* [EXERCISE INSTRUCTIONS]:
Please work out how many lines in the records below include the word "minus", and reply with that number only.
****************************************
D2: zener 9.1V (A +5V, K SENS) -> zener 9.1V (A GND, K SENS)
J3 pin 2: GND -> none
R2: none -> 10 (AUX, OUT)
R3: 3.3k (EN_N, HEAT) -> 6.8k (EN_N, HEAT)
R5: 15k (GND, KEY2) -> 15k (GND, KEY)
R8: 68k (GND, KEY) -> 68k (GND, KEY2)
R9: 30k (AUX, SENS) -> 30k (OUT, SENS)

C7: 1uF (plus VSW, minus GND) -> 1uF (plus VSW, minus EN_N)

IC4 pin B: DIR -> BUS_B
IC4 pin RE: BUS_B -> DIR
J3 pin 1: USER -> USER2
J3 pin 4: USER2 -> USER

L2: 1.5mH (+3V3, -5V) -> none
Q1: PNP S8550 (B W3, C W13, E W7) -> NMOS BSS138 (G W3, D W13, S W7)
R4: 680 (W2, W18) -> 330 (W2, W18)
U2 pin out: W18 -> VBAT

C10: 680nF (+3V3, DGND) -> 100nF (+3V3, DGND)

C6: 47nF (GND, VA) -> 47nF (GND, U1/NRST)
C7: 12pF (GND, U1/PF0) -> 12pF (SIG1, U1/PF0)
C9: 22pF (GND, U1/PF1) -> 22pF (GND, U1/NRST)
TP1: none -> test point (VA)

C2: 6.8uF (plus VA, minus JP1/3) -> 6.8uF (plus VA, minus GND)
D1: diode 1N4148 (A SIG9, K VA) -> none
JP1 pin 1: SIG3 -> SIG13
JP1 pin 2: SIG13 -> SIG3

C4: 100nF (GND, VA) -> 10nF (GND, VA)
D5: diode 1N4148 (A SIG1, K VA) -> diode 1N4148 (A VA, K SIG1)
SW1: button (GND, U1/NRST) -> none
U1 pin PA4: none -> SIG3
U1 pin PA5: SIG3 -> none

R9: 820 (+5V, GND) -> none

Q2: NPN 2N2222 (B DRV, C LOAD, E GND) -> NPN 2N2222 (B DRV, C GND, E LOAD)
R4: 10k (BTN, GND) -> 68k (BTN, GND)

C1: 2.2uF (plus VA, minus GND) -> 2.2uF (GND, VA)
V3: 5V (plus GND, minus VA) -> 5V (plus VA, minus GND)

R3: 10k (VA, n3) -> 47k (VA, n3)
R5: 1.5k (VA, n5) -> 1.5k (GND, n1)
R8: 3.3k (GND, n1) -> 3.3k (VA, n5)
****************************************
* [RESULT OF THIS TASK]:
4